— REQUIRED ACTION —
Every line from the line containing "(173, 508) = (107, 316): green" through the final line below must be returned exactly, and no other line.

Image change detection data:

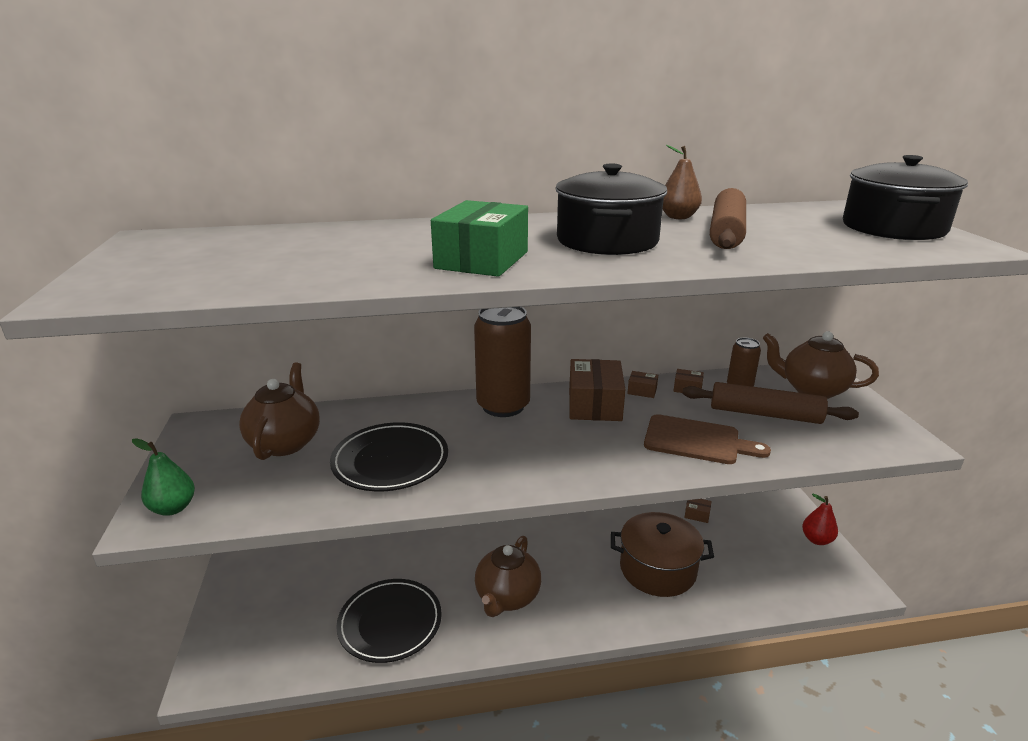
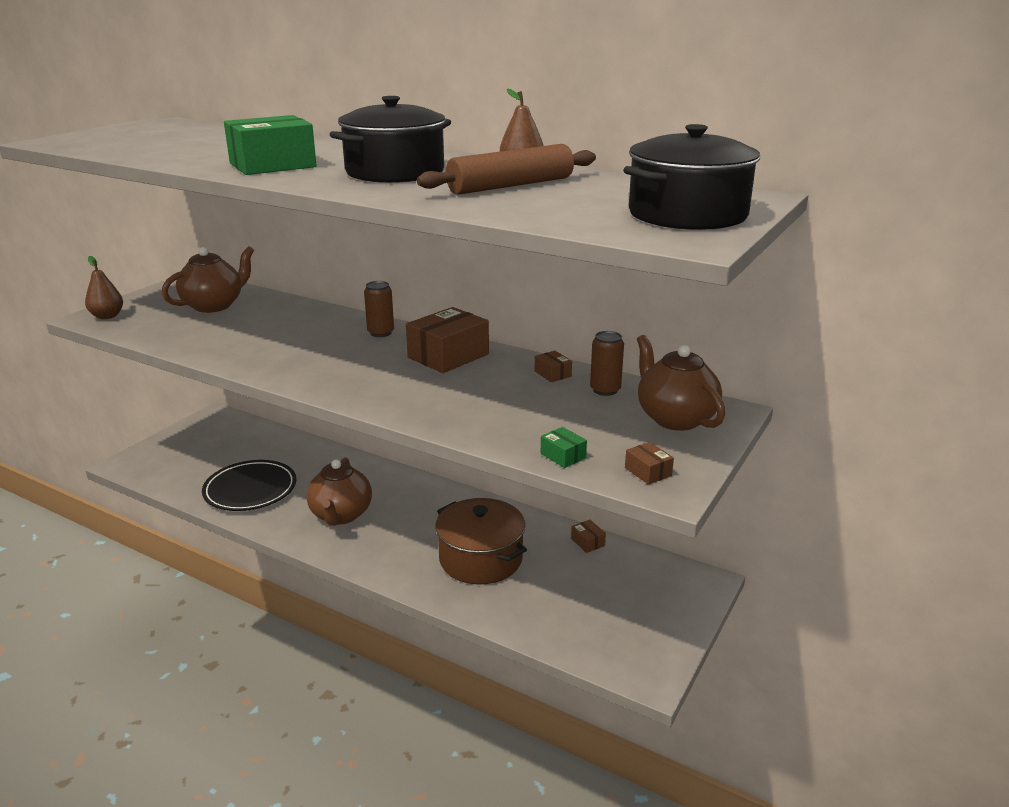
camera: 40 degrees right, 0 degrees up
(173, 508) = (107, 316): green pear -> brown pear
(390, 461) = (246, 336): black plate -> none
(503, 406) = (380, 333): brown can -> brown can, size x0.51
(507, 597) = (341, 515): brown teapot -> brown teapot turned 60 degrees counterclockwise
(642, 391) = (508, 361): brown box -> brown box (648, 472)
(696, 440) = (469, 407): brown cutting board -> none
(765, 414) = (576, 415): brown rolling pin -> none
(816, 540) = (675, 620): red pear -> none
(821, 449) = (563, 456): none -> green box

— SOLUTION TO THE PROBLEM —
(173, 508) = (107, 316): green pear -> brown pear
(390, 461) = (246, 336): black plate -> none
(503, 406) = (380, 333): brown can -> brown can, size x0.51
(507, 597) = (341, 515): brown teapot -> brown teapot turned 60 degrees counterclockwise
(642, 391) = (508, 361): brown box -> brown box (648, 472)
(696, 440) = (469, 407): brown cutting board -> none
(765, 414) = (576, 415): brown rolling pin -> none
(816, 540) = (675, 620): red pear -> none
(821, 449) = (563, 456): none -> green box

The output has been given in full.